• [ASSIGNMENT]
The data below should be copied out exactly, with its pictures omitted.

• [DATA PROVIDED]
★ ★ ★ ★

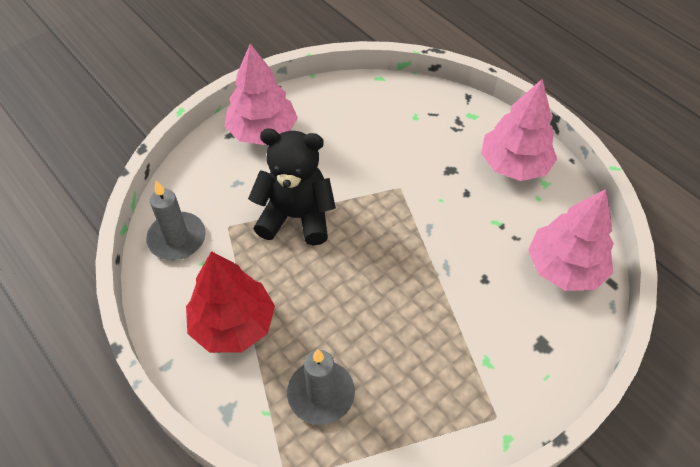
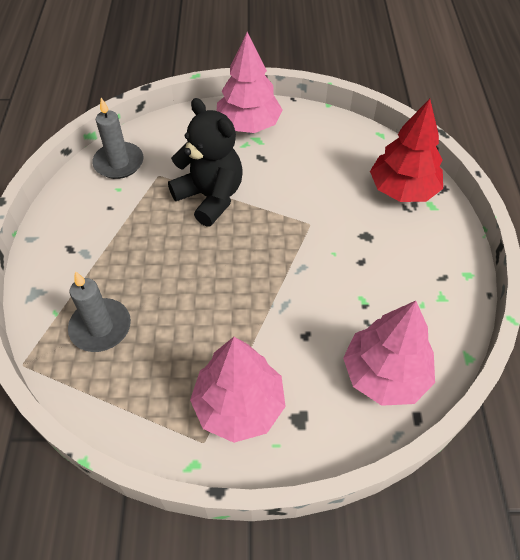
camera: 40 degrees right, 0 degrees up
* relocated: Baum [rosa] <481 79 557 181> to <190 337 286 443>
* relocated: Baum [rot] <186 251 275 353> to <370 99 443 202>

★ ★ ★ ★

• [WRITTEN SOLUTION]
camera: 40 degrees right, 0 degrees up
* relocated: Baum [rosa] <481 79 557 181> to <190 337 286 443>
* relocated: Baum [rot] <186 251 275 353> to <370 99 443 202>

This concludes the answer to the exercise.